*** Data for review Section Begins ***
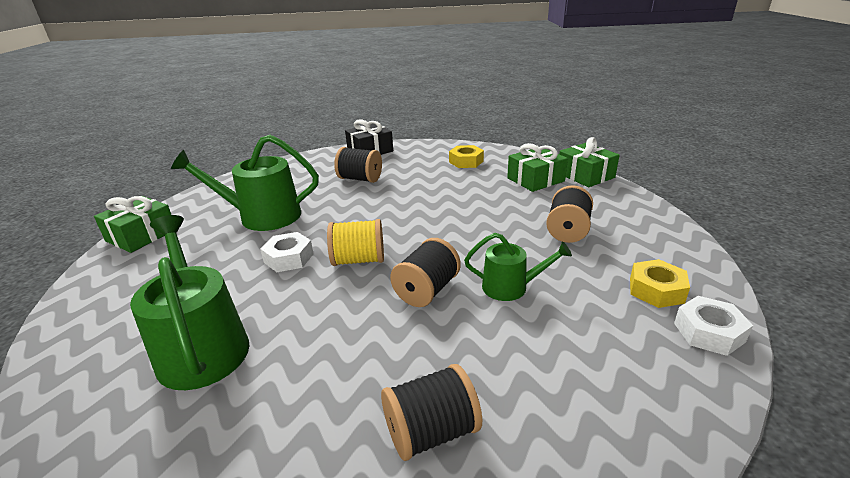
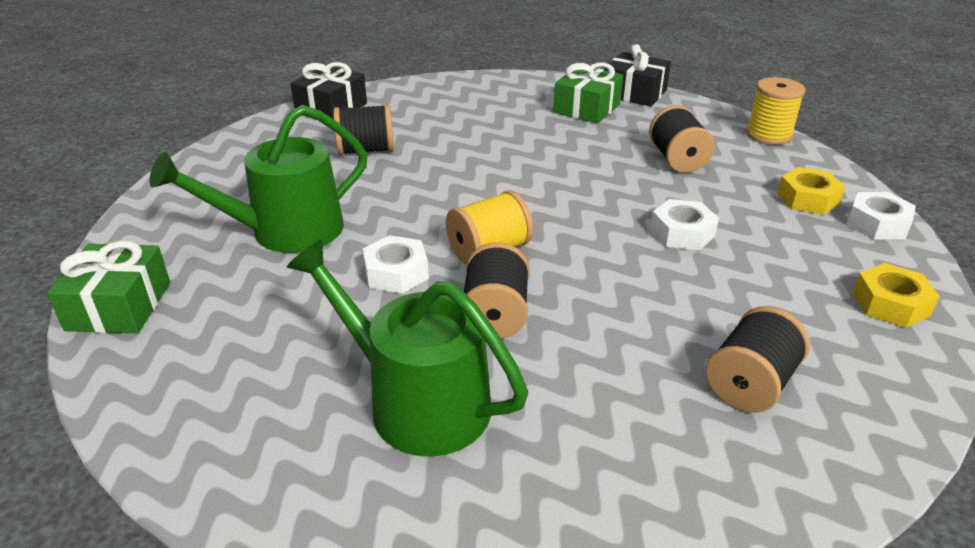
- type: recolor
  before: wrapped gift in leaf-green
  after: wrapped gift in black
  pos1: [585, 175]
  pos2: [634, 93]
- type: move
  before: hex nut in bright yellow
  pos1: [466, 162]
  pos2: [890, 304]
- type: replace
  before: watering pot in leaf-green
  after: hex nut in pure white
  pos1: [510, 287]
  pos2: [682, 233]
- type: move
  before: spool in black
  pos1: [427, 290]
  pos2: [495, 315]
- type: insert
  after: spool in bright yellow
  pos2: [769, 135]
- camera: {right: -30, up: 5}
*** Data for review Section Ends ***
What to produce
Repeat the entries exactly as they are given, leaving out each image.

Solution below
- type: recolor
  before: wrapped gift in leaf-green
  after: wrapped gift in black
  pos1: [585, 175]
  pos2: [634, 93]
- type: move
  before: hex nut in bright yellow
  pos1: [466, 162]
  pos2: [890, 304]
- type: replace
  before: watering pot in leaf-green
  after: hex nut in pure white
  pos1: [510, 287]
  pos2: [682, 233]
- type: move
  before: spool in black
  pos1: [427, 290]
  pos2: [495, 315]
- type: insert
  after: spool in bright yellow
  pos2: [769, 135]
- camera: {right: -30, up: 5}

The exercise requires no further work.